- Short task:
Turn the rows below into a numbered list with no blank lines, and omit the picture markers.

Data items
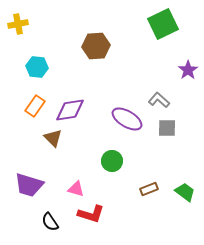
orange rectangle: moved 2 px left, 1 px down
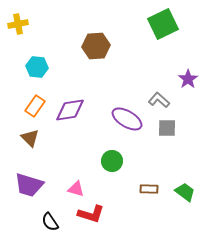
purple star: moved 9 px down
brown triangle: moved 23 px left
brown rectangle: rotated 24 degrees clockwise
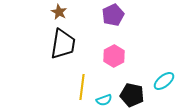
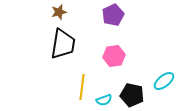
brown star: rotated 28 degrees clockwise
pink hexagon: rotated 20 degrees clockwise
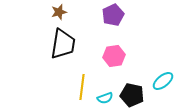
cyan ellipse: moved 1 px left
cyan semicircle: moved 1 px right, 2 px up
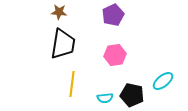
brown star: rotated 21 degrees clockwise
pink hexagon: moved 1 px right, 1 px up
yellow line: moved 10 px left, 3 px up
cyan semicircle: rotated 14 degrees clockwise
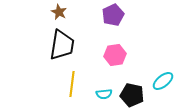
brown star: rotated 21 degrees clockwise
black trapezoid: moved 1 px left, 1 px down
cyan semicircle: moved 1 px left, 4 px up
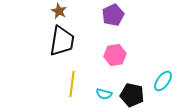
brown star: moved 1 px up
black trapezoid: moved 4 px up
cyan ellipse: rotated 15 degrees counterclockwise
cyan semicircle: rotated 21 degrees clockwise
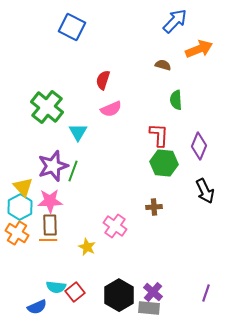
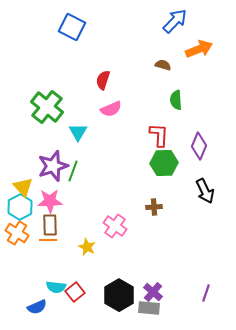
green hexagon: rotated 8 degrees counterclockwise
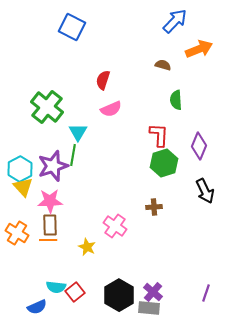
green hexagon: rotated 16 degrees counterclockwise
green line: moved 16 px up; rotated 10 degrees counterclockwise
cyan hexagon: moved 38 px up
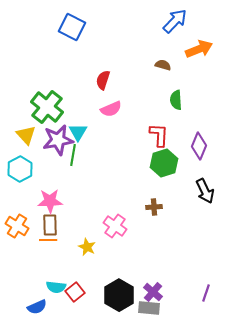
purple star: moved 5 px right, 26 px up; rotated 8 degrees clockwise
yellow triangle: moved 3 px right, 52 px up
orange cross: moved 7 px up
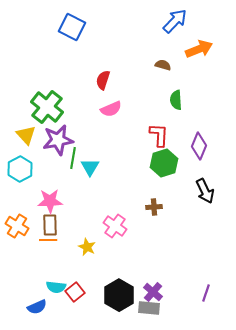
cyan triangle: moved 12 px right, 35 px down
green line: moved 3 px down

- Full solution:
1. orange rectangle: moved 2 px left, 1 px down
2. purple star: moved 9 px down
3. brown triangle: moved 23 px left
4. brown rectangle: rotated 24 degrees clockwise
5. brown star: rotated 28 degrees clockwise
6. pink hexagon: rotated 20 degrees clockwise
7. cyan ellipse: moved 1 px left
8. cyan semicircle: moved 1 px right, 2 px up
9. brown star: rotated 21 degrees clockwise
10. pink hexagon: moved 1 px right, 1 px up
11. yellow line: moved 10 px left, 3 px up
12. cyan semicircle: rotated 14 degrees clockwise
13. brown star: rotated 21 degrees clockwise
14. black trapezoid: moved 1 px left, 1 px down
15. cyan semicircle: moved 1 px left, 4 px up
16. brown star: moved 1 px up
17. black trapezoid: moved 4 px up
18. cyan ellipse: rotated 15 degrees counterclockwise
19. cyan semicircle: rotated 21 degrees clockwise
20. green hexagon: rotated 8 degrees counterclockwise
21. green hexagon: rotated 16 degrees counterclockwise
22. green line: moved 16 px up; rotated 10 degrees counterclockwise
23. cyan hexagon: moved 38 px up
24. purple star: moved 5 px right, 26 px up; rotated 8 degrees clockwise
25. yellow triangle: moved 3 px right, 52 px up
26. orange cross: moved 7 px up
27. cyan triangle: moved 12 px right, 35 px down
28. green line: moved 3 px down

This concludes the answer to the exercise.